## Work instruction
Wherever "minus" appears in the records below, copy the line that holds it.

Difference listings:
__________________________________________________

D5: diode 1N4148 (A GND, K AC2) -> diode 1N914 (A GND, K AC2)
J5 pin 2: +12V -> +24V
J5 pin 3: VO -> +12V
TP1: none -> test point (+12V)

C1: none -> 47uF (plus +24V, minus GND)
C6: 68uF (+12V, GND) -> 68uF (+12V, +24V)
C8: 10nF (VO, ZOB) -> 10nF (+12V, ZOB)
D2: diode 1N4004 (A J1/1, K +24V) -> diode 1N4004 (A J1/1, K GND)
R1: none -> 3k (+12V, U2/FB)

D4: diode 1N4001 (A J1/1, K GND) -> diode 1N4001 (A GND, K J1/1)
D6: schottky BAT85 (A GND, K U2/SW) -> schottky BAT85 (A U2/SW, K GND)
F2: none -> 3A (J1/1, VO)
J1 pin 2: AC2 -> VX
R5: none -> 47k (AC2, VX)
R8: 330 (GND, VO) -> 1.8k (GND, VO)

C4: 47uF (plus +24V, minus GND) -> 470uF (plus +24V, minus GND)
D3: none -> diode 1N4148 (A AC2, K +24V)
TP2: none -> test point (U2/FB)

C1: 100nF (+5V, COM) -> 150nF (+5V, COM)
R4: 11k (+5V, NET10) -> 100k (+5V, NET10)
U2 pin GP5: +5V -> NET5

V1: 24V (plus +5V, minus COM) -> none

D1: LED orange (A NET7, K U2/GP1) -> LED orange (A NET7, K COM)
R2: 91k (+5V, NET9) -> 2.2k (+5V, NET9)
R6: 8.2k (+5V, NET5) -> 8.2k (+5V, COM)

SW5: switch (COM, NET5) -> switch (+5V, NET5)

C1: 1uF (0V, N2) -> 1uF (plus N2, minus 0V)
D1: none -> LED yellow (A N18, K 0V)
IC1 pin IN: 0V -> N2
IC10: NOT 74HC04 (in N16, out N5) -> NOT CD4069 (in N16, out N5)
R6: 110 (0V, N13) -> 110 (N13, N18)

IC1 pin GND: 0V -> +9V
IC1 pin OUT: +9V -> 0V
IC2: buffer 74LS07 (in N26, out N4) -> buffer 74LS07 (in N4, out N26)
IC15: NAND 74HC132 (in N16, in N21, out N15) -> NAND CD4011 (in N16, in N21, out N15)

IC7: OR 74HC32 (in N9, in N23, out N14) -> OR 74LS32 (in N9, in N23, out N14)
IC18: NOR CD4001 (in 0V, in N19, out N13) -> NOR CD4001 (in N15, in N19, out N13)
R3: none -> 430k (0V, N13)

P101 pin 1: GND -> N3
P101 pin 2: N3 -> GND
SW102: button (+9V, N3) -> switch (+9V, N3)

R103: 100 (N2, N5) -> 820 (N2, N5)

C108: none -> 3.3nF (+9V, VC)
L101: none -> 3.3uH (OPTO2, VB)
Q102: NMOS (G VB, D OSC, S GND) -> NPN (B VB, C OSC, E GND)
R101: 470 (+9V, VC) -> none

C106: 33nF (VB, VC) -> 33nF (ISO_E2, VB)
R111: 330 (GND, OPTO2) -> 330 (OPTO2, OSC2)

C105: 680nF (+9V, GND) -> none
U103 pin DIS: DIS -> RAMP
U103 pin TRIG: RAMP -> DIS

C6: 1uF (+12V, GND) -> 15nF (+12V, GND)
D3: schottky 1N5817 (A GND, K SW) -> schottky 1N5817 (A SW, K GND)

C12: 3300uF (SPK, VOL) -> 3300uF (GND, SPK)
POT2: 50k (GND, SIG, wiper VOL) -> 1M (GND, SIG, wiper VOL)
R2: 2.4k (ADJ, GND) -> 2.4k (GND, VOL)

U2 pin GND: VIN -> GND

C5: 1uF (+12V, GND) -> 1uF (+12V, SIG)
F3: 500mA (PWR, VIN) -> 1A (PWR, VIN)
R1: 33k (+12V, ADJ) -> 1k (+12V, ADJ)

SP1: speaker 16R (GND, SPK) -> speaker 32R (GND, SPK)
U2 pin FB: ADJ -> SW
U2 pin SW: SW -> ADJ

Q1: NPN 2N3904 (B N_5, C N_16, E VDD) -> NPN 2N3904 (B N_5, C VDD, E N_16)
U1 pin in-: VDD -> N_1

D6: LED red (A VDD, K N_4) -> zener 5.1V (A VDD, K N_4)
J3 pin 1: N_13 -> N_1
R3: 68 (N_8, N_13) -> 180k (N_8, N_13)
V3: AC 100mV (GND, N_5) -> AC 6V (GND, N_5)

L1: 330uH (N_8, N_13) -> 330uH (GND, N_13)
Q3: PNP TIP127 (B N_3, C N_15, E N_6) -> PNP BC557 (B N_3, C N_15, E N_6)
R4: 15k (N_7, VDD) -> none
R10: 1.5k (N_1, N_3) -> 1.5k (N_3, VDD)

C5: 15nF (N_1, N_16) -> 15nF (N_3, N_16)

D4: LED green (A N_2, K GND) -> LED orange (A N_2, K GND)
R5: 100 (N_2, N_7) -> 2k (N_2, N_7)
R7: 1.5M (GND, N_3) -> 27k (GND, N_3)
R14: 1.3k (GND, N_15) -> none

__________________________________________________

## Task output
C1: none -> 47uF (plus +24V, minus GND)
C4: 47uF (plus +24V, minus GND) -> 470uF (plus +24V, minus GND)
V1: 24V (plus +5V, minus COM) -> none
C1: 1uF (0V, N2) -> 1uF (plus N2, minus 0V)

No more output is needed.